About this exercise
Transcribe, word for word and without additions, each line below from the one containing "U4 pin out: N1 -> N9" through the one containing "D2: diode US1M", both ends included.

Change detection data
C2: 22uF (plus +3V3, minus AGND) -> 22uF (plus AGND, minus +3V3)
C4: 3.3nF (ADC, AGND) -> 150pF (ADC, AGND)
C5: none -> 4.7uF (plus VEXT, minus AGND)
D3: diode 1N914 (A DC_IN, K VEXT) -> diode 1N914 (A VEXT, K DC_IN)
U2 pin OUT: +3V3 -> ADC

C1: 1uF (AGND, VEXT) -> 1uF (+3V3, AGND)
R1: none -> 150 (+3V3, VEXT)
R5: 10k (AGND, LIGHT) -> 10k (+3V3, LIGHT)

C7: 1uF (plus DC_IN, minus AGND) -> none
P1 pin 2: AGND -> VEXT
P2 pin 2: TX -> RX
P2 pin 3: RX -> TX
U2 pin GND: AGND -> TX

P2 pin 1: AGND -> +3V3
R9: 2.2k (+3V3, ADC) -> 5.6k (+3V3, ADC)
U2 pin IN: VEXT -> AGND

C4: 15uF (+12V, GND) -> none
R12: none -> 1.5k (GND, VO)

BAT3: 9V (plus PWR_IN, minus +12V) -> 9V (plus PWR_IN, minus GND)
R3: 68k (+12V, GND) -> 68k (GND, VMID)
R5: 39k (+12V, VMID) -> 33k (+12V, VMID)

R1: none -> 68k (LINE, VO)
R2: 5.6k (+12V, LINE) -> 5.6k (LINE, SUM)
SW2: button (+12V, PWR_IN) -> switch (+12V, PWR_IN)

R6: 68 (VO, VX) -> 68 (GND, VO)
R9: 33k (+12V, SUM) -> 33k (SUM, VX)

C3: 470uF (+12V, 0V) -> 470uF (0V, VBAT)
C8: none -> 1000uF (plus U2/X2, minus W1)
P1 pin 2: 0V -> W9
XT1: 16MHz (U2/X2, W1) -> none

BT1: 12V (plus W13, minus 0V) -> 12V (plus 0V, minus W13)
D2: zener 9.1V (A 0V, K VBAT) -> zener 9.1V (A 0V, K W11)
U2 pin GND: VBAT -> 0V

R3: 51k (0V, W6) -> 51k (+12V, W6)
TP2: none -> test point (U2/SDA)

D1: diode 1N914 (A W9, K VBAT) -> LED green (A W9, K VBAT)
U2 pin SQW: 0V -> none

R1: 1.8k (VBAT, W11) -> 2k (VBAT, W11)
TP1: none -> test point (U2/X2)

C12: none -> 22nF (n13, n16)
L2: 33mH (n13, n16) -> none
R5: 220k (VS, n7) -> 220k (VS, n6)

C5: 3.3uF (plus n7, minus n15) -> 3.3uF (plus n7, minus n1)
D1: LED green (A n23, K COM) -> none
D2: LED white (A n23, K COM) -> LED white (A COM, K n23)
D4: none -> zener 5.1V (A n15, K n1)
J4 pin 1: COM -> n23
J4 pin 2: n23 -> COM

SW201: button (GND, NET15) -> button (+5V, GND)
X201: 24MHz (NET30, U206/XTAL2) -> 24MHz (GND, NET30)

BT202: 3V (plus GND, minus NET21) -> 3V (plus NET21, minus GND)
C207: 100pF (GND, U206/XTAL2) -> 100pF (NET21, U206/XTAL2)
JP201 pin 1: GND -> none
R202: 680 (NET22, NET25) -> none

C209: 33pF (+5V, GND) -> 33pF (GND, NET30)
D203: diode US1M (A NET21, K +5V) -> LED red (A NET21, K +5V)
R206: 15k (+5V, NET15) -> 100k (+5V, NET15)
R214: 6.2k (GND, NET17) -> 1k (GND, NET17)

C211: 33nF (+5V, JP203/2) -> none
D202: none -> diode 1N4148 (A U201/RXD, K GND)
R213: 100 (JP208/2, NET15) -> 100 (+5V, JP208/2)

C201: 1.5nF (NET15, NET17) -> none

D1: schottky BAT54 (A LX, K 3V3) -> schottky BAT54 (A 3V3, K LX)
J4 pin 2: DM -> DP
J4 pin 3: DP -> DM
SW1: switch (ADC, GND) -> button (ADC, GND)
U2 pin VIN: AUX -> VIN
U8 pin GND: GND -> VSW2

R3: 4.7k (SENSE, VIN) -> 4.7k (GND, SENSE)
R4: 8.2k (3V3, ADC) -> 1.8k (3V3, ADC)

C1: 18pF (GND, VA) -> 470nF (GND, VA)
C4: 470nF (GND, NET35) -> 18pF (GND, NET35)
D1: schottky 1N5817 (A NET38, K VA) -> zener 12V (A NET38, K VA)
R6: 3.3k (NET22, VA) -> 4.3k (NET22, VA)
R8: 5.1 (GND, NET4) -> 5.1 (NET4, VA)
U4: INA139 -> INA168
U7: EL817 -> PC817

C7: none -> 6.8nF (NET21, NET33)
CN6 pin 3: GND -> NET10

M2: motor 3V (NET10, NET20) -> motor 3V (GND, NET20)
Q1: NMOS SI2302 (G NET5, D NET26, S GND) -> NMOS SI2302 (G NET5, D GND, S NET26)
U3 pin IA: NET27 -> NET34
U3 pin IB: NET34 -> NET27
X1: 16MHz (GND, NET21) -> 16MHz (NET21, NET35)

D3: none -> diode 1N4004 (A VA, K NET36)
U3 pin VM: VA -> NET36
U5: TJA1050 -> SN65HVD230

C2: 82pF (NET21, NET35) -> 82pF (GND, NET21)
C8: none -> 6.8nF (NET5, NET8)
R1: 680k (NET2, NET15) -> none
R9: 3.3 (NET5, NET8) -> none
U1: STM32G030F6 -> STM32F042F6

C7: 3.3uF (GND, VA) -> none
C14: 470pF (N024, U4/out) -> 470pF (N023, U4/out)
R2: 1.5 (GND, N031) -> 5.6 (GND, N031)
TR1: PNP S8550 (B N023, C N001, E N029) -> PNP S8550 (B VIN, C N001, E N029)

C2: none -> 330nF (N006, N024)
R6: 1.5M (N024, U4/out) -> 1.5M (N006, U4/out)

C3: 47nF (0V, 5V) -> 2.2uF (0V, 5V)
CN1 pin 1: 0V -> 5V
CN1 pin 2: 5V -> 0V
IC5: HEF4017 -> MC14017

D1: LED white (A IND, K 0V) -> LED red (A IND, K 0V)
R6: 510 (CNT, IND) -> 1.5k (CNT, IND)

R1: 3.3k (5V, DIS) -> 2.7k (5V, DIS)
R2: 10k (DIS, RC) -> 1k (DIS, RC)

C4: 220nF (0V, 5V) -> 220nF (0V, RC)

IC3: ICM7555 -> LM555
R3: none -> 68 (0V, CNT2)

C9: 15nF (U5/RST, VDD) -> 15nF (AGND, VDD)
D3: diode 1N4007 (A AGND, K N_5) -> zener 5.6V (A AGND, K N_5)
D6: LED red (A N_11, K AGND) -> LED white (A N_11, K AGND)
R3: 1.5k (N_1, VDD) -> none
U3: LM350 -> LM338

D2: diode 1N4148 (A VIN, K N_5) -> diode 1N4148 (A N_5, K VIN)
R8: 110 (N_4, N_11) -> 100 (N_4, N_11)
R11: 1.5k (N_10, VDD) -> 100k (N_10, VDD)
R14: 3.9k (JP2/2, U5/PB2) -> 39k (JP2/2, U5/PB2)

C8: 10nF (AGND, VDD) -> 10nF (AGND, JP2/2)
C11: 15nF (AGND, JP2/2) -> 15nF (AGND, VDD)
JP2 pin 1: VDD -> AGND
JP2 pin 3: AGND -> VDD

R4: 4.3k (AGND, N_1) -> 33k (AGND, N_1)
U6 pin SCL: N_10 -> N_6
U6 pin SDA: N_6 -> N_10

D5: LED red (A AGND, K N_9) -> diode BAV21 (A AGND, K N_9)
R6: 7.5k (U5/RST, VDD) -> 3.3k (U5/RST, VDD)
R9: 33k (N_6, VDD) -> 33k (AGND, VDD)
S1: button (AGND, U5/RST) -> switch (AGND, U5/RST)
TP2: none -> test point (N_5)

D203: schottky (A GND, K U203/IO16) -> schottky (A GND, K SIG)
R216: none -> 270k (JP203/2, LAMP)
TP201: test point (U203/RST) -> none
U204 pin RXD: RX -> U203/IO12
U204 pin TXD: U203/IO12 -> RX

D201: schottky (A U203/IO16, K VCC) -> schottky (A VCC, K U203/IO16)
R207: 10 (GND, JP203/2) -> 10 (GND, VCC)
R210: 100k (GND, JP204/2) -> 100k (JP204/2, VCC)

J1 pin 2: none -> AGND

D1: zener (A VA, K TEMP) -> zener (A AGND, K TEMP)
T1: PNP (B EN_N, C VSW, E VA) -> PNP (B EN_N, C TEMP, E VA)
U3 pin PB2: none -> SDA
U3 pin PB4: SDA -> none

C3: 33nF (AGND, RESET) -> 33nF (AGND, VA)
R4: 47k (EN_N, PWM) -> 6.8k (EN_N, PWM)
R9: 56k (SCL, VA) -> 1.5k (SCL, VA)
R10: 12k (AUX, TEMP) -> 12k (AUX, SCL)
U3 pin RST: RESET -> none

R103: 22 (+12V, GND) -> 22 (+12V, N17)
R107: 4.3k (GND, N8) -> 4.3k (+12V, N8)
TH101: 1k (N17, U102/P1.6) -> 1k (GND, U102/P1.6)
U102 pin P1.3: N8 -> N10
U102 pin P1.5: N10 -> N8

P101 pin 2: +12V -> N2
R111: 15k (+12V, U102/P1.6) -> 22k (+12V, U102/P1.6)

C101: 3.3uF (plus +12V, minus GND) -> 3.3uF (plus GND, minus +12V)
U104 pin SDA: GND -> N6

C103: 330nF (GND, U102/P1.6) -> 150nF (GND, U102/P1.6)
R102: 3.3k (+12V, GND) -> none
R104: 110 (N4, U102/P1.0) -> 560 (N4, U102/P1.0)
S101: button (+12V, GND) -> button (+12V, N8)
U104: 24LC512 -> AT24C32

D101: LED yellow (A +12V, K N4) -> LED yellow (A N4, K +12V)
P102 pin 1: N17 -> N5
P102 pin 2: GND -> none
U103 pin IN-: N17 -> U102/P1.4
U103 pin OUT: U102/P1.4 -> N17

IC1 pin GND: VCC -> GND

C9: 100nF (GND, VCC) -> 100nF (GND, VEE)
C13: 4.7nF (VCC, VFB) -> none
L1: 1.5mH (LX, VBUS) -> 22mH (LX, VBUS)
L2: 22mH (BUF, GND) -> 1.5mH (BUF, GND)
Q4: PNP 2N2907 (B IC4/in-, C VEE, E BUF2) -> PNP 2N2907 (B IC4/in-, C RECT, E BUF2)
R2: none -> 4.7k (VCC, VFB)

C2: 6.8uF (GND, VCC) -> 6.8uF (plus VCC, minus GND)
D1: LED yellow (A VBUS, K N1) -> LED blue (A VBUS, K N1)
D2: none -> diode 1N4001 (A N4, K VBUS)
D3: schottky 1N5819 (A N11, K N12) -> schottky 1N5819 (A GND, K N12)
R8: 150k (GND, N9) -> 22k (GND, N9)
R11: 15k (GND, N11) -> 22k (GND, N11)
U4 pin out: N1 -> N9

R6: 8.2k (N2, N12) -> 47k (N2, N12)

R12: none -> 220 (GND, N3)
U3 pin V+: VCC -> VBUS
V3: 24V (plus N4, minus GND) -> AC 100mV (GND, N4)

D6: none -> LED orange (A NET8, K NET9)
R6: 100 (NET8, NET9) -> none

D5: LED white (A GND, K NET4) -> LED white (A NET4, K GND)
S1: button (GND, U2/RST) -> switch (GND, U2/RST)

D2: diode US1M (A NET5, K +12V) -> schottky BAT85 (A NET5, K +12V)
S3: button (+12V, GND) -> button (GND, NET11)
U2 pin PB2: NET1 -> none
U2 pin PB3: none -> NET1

Written reply
U4 pin out: N1 -> N9

R6: 8.2k (N2, N12) -> 47k (N2, N12)

R12: none -> 220 (GND, N3)
U3 pin V+: VCC -> VBUS
V3: 24V (plus N4, minus GND) -> AC 100mV (GND, N4)

D6: none -> LED orange (A NET8, K NET9)
R6: 100 (NET8, NET9) -> none

D5: LED white (A GND, K NET4) -> LED white (A NET4, K GND)
S1: button (GND, U2/RST) -> switch (GND, U2/RST)

D2: diode US1M (A NET5, K +12V) -> schottky BAT85 (A NET5, K +12V)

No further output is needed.